Extracted data START

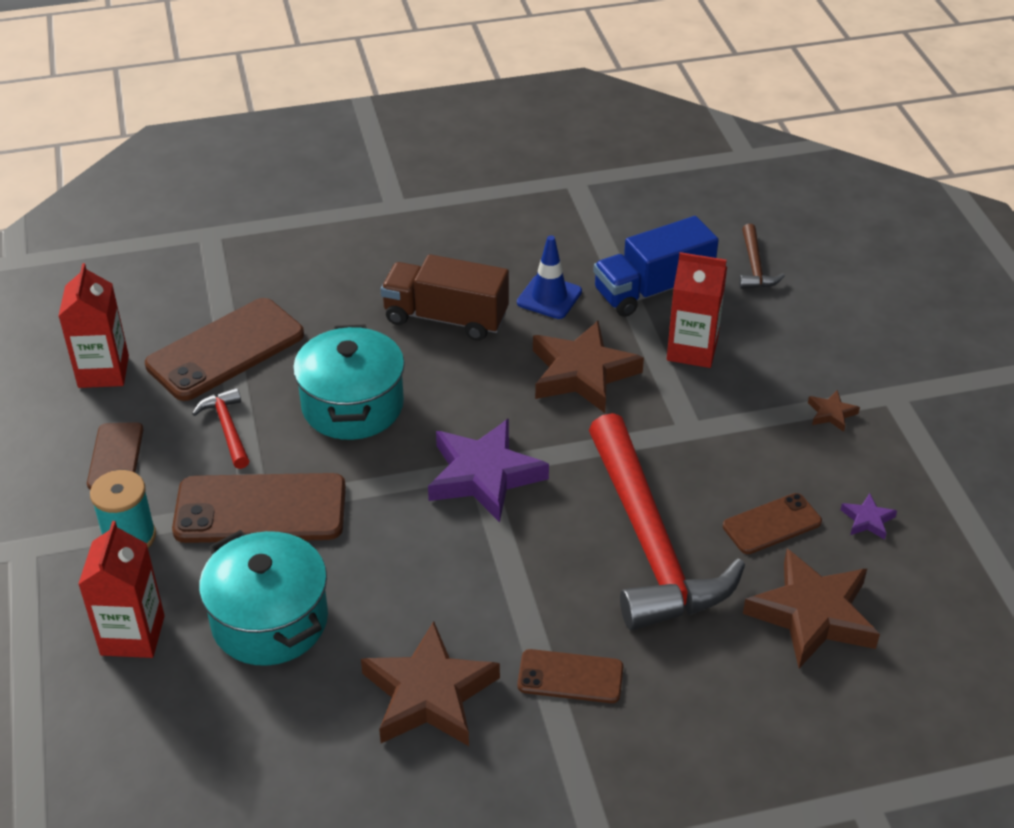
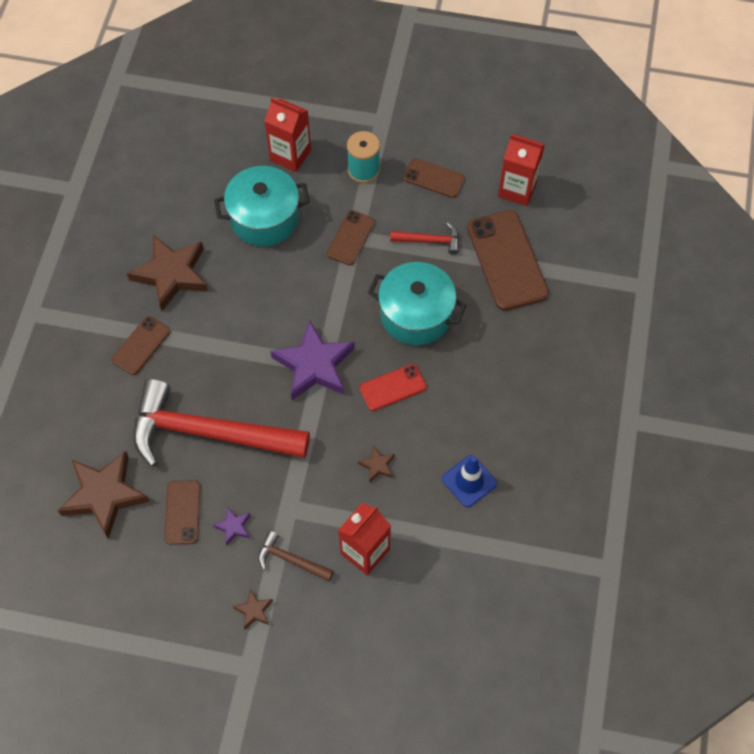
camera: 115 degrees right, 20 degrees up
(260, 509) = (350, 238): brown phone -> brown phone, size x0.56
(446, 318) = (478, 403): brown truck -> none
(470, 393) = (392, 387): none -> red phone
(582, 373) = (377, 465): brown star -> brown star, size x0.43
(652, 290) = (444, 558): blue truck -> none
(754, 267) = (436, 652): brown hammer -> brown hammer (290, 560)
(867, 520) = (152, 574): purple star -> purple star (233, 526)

Extracted data END
Extracted data START

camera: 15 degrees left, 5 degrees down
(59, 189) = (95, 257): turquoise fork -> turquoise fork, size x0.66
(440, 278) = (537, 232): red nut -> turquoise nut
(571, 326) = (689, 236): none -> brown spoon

Extracted data END

§ Problem statement
Reproduce, exactly as they stand in the data above, the lines from the one that holds "(440, 278) = (537, 232): red" to the one that holds "(571, 326) = (689, 236): none -> brown spoon", inclusive.

§ The completed task
(440, 278) = (537, 232): red nut -> turquoise nut
(571, 326) = (689, 236): none -> brown spoon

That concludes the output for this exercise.